◆ What is required:
Reproduce all of the items below, substituting "upper-left" for every occurrence of "top-left" and leaving everything else unchanged.

◆ Record set:
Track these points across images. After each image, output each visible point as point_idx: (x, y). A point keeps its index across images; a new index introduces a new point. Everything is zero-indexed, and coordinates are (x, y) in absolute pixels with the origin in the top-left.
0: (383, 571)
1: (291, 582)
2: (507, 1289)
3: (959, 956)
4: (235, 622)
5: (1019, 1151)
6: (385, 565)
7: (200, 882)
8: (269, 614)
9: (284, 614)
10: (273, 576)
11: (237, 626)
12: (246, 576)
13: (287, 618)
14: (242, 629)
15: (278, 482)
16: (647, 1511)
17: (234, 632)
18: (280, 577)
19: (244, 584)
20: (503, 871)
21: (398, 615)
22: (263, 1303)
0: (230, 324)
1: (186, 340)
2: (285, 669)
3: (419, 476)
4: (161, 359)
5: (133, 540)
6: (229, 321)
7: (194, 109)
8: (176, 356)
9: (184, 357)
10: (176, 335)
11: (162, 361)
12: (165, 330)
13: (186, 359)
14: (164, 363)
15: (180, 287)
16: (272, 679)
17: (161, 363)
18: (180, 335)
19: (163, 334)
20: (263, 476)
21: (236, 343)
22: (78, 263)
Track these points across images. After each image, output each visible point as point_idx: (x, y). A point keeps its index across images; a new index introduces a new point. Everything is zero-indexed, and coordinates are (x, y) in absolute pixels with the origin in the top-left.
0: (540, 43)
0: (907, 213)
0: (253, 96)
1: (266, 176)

◆ Answer to the problem:
Track these points across images. After each image, output each visible point as point_idx: (x, y). A point keeps its index across images; a new index introduces a new point. Everything is zero-indexed, and coordinates are (x, y) in absolute pixels with the origin in the upper-left.
0: (383, 571)
1: (291, 582)
2: (507, 1289)
3: (959, 956)
4: (235, 622)
5: (1019, 1151)
6: (385, 565)
7: (200, 882)
8: (269, 614)
9: (284, 614)
10: (273, 576)
11: (237, 626)
12: (246, 576)
13: (287, 618)
14: (242, 629)
15: (278, 482)
16: (647, 1511)
17: (234, 632)
18: (280, 577)
19: (244, 584)
20: (503, 871)
21: (398, 615)
22: (263, 1303)
0: (230, 324)
1: (186, 340)
2: (285, 669)
3: (419, 476)
4: (161, 359)
5: (133, 540)
6: (229, 321)
7: (194, 109)
8: (176, 356)
9: (184, 357)
10: (176, 335)
11: (162, 361)
12: (165, 330)
13: (186, 359)
14: (164, 363)
15: (180, 287)
16: (272, 679)
17: (161, 363)
18: (180, 335)
19: (163, 334)
20: (263, 476)
21: (236, 343)
22: (78, 263)
Track these points across images. After each image, output each visible point as point_idx: (x, y). A point keeps its index across images; a new index introduces a new point. Everything is zero-indexed, and coordinates are (x, y) in absolute pixels with the origin in the upper-left.
0: (540, 43)
0: (907, 213)
0: (253, 96)
1: (266, 176)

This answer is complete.